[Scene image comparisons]
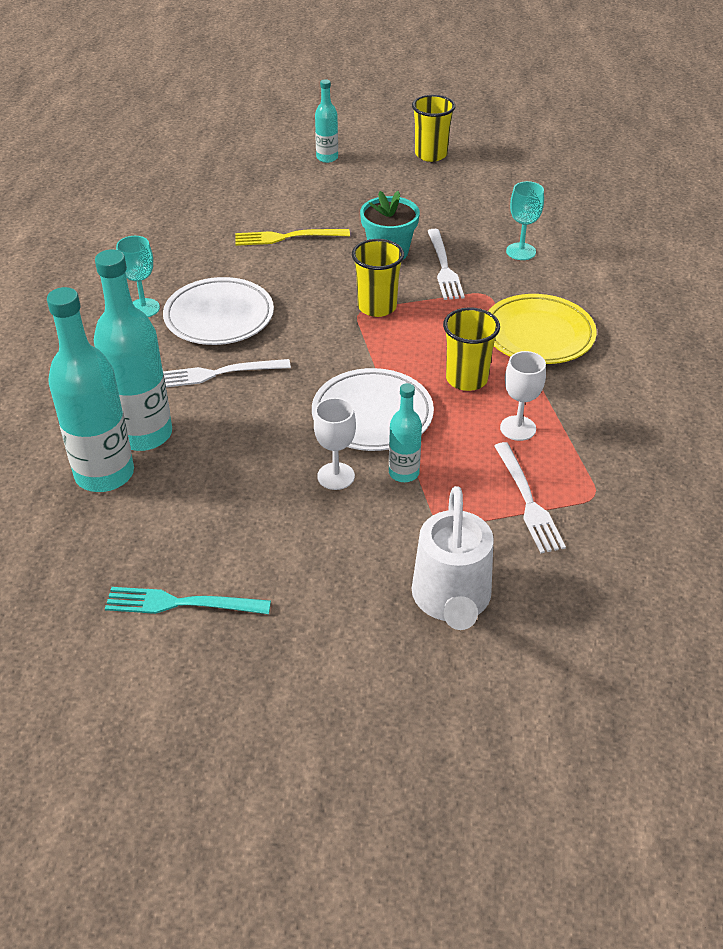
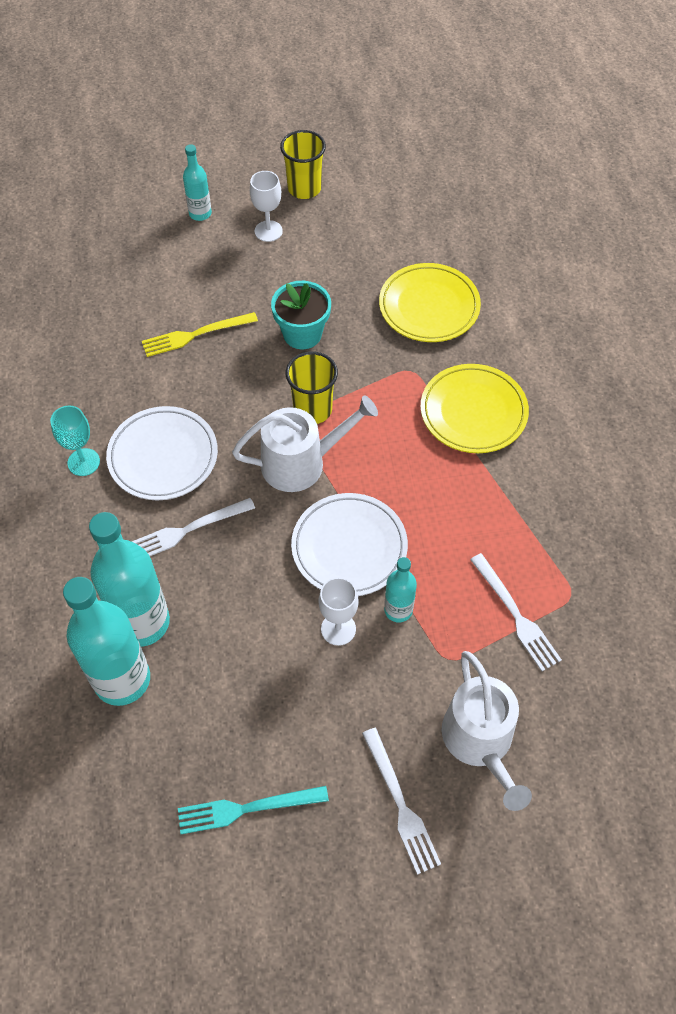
camera: 15 degrees left, 15 degrees up
(349, 343) = (301, 463): none -> white watering can
(444, 267) = (361, 343): white fork -> white fork (400, 804)
(466, 379) = (423, 483): yellow cup -> none
(518, 428) = (485, 532): white goblet -> white goblet (268, 231)
(521, 251) = (429, 307): turquoise goblet -> yellow plate

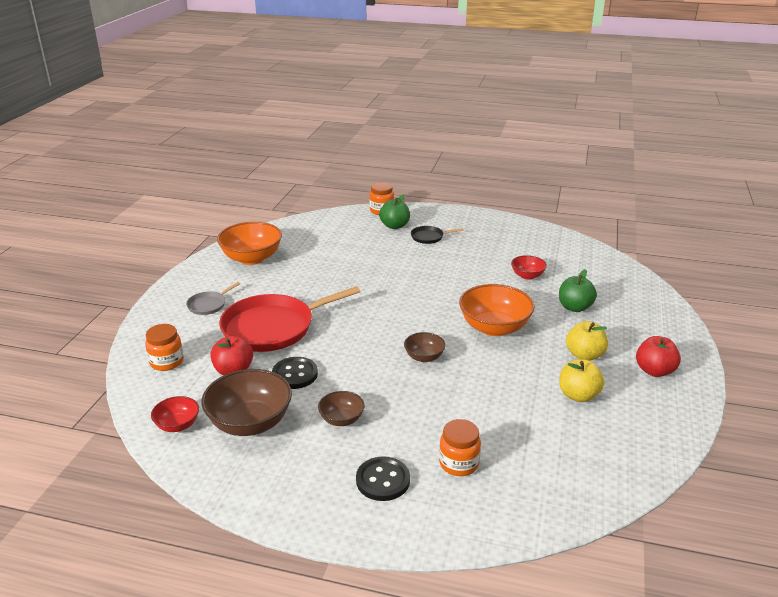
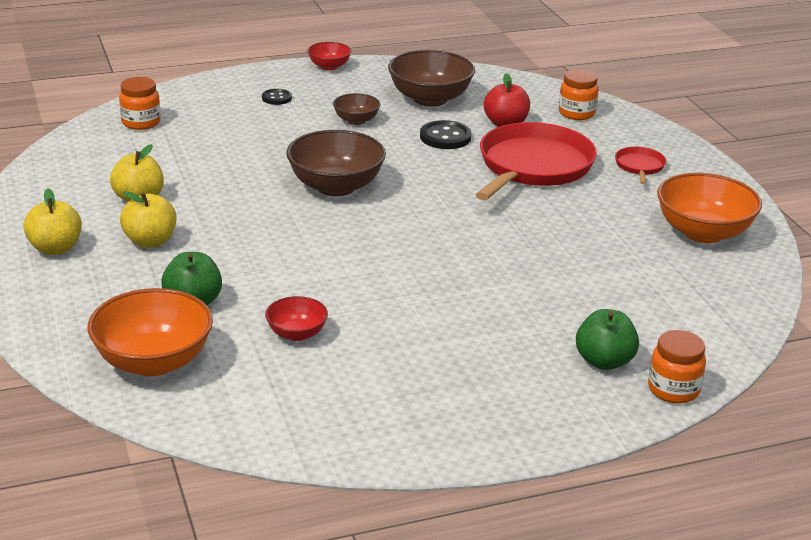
camera: 145 degrees right, 0 degrees up
(177, 425) = (485, 83): red bowl -> red bowl (329, 66)
(208, 305) = (639, 166): grey pan -> red pan
(383, 480) = (276, 98): black button -> black button, size x0.61
(424, 357) = (335, 186): brown bowl -> brown bowl, size x1.89
(429, 237) = (520, 357): black pan -> none
(458, 464) = (223, 121): orange jar -> orange jar (141, 122)
(494, 328) = (284, 241): orange bowl -> orange bowl (153, 361)
(654, 371) = (55, 248): red apple -> yellow apple

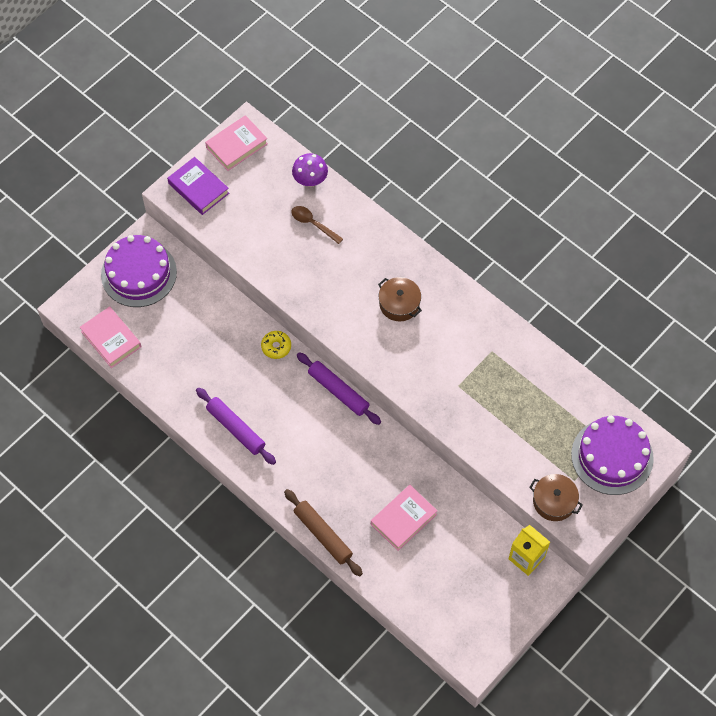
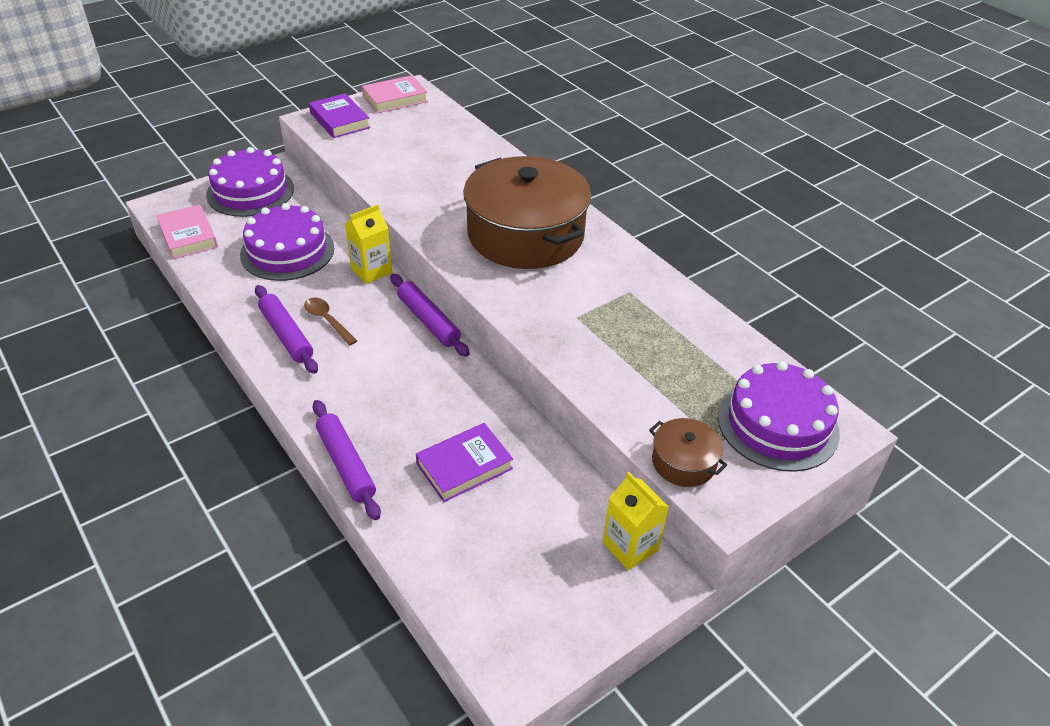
camera: 10 degrees right, 20 degrees down
(200, 339) = (287, 251): none -> purple cake
(276, 347) = (371, 270): yellow donut -> yellow carton
(310, 181) = (461, 131): purple mushroom -> none
(313, 224) = (450, 160): brown spoon -> brown spoon (327, 320)
(323, 535) = (346, 464): brown rolling pin -> purple rolling pin
(399, 304) = (525, 234): brown pot -> brown pot, size x2.34
(403, 519) = (464, 466): pink book -> purple book

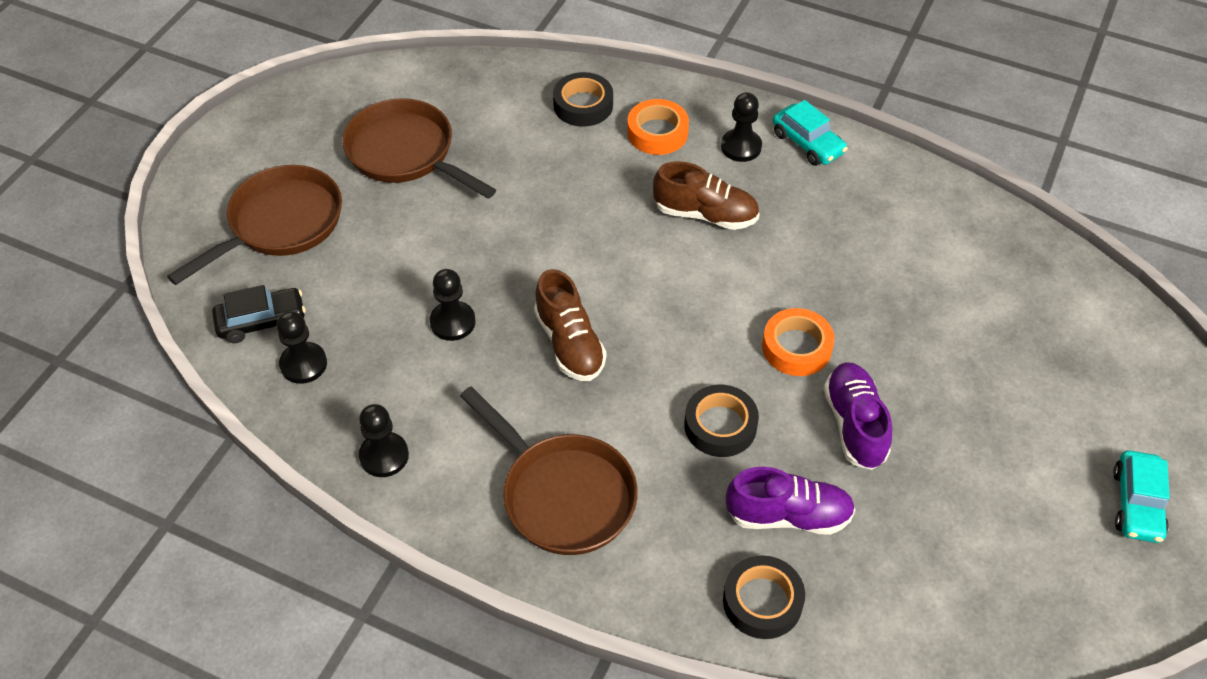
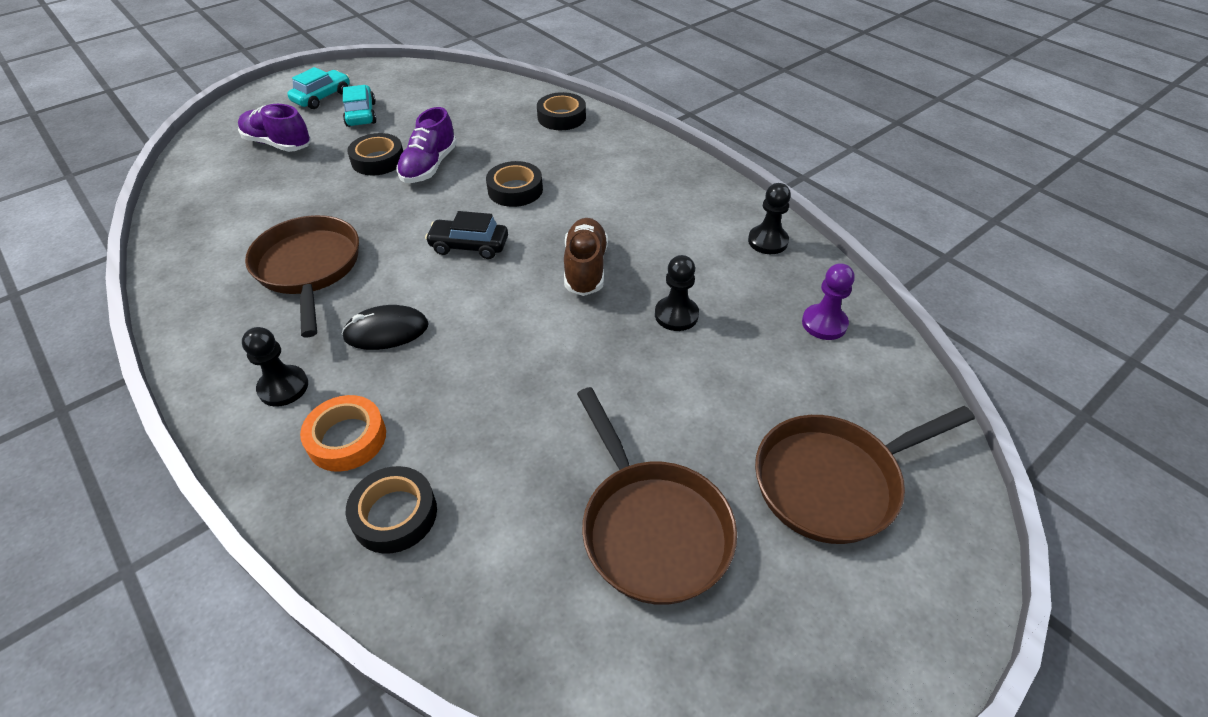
camera: 155 degrees left, 5 degrees down
(262, 322) = (862, 374): black car -> black car (469, 246)
(303, 364) = (824, 323): black pawn -> purple pawn
(563, 495) = (647, 187): brown pan -> brown pan (309, 268)
(705, 214) = (386, 331): brown shoe -> black mouse
(788, 515) = (514, 142): purple shoe -> purple shoe (278, 144)
(796, 347) = (419, 214): orange tape -> none
(807, 143) = (219, 366): turquoise car -> turquoise car (361, 114)
(926, 411) = (378, 160): none -> black tape

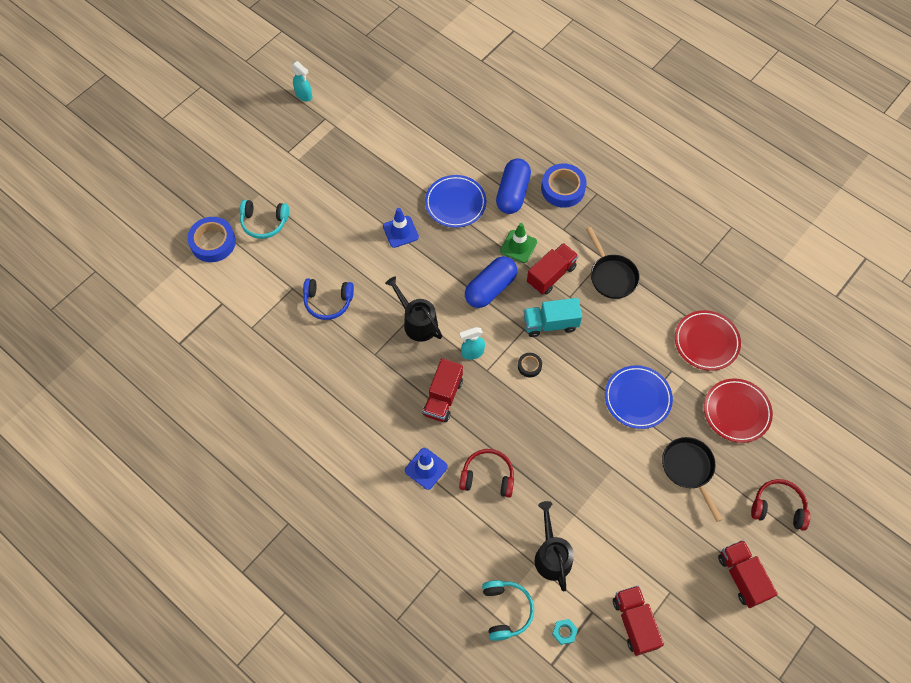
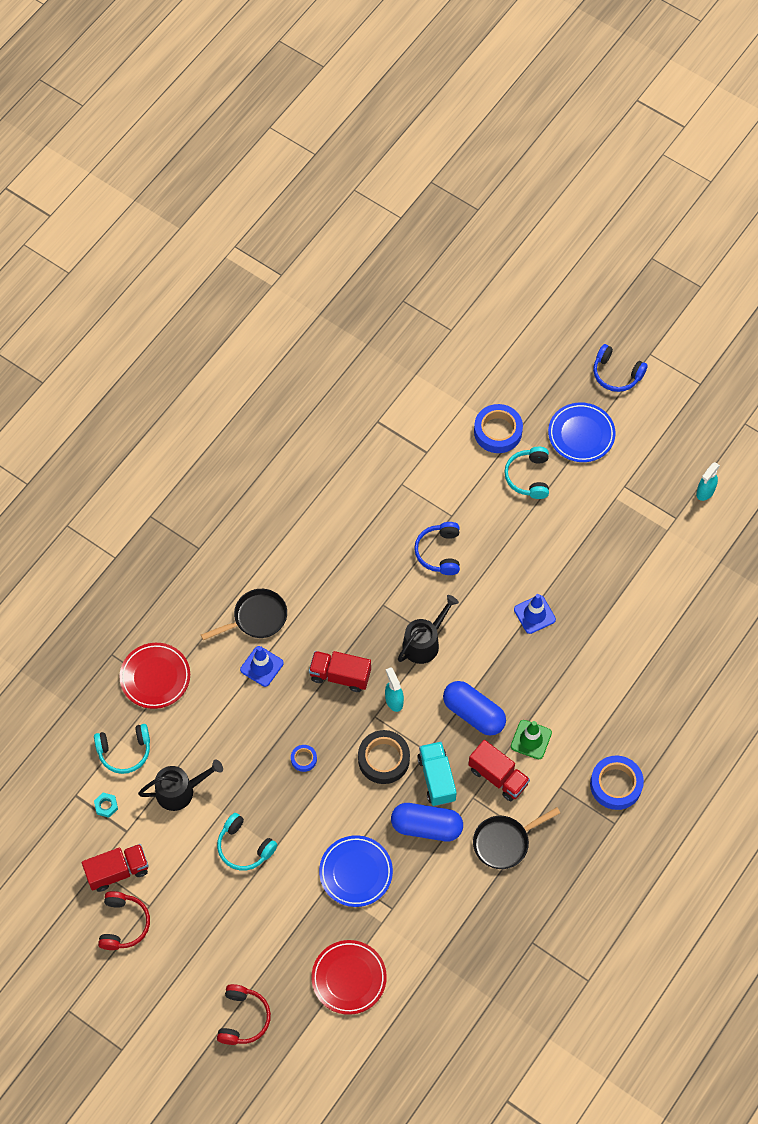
camera: 85 degrees right, 0 degrees up
(176, 145) = (616, 374): none -> blue headphones
(455, 203) = (579, 668): blue plate -> blue plate (581, 434)
(487, 477) = (257, 725): red headphones -> red headphones (123, 924)
(512, 193) = (601, 729): blue capsule -> blue capsule (426, 827)
(525, 436) = (304, 759): none -> blue tape
(529, 366) = (383, 759): black tape -> black tape, size x1.99
(611, 496) = (244, 847): none -> turquoise headphones
(689, 469) = (279, 926): black pan -> black pan (256, 618)
(706, 342) = (431, 947): red plate -> red plate (155, 677)
(742, 576) = (167, 977): red truck -> none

#### Exercise directions
Pictures stay out; reproduce every line of the records exactly.

#### Answer area
camera: 15 degrees left, 15 degrees up
(349, 343) = (301, 463): none -> white watering can
(444, 267) = (361, 343): white fork -> white fork (400, 804)
(466, 379) = (423, 483): yellow cup -> none
(518, 428) = (485, 532): white goblet -> white goblet (268, 231)
(521, 251) = (429, 307): turquoise goblet -> yellow plate

camera: 145 degrees right, 0 degrees up
(177, 425) = (485, 83): red bowl -> red bowl (329, 66)
(208, 305) = (639, 166): grey pan -> red pan
(383, 480) = (276, 98): black button -> black button, size x0.61
(424, 357) = (335, 186): brown bowl -> brown bowl, size x1.89
(429, 237) = (520, 357): black pan -> none
(458, 464) = (223, 121): orange jar -> orange jar (141, 122)
(494, 328) = (284, 241): orange bowl -> orange bowl (153, 361)
(654, 371) = (55, 248): red apple -> yellow apple

camera: 10 degrees right, 20 degrees down
(200, 339) = (287, 251): none -> purple cake
(276, 347) = (371, 270): yellow donut -> yellow carton
(310, 181) = (461, 131): purple mushroom -> none
(313, 224) = (450, 160): brown spoon -> brown spoon (327, 320)
(323, 535) = (346, 464): brown rolling pin -> purple rolling pin
(399, 304) = (525, 234): brown pot -> brown pot, size x2.34
(403, 519) = (464, 466): pink book -> purple book

camera: 155 degrees left, 5 degrees down
(262, 322) = (862, 374): black car -> black car (469, 246)
(303, 364) = (824, 323): black pawn -> purple pawn
(563, 495) = (647, 187): brown pan -> brown pan (309, 268)
(705, 214) = (386, 331): brown shoe -> black mouse
(788, 515) = (514, 142): purple shoe -> purple shoe (278, 144)
(796, 347) = (419, 214): orange tape -> none
(807, 143) = (219, 366): turquoise car -> turquoise car (361, 114)
(926, 411) = (378, 160): none -> black tape

camera: 85 degrees right, 0 degrees up
(176, 145) = (616, 374): none -> blue headphones
(455, 203) = (579, 668): blue plate -> blue plate (581, 434)
(487, 477) = (257, 725): red headphones -> red headphones (123, 924)
(512, 193) = (601, 729): blue capsule -> blue capsule (426, 827)
(525, 436) = (304, 759): none -> blue tape
(529, 366) = (383, 759): black tape -> black tape, size x1.99
(611, 496) = (244, 847): none -> turquoise headphones
(689, 469) = (279, 926): black pan -> black pan (256, 618)
(706, 342) = (431, 947): red plate -> red plate (155, 677)
(742, 576) = (167, 977): red truck -> none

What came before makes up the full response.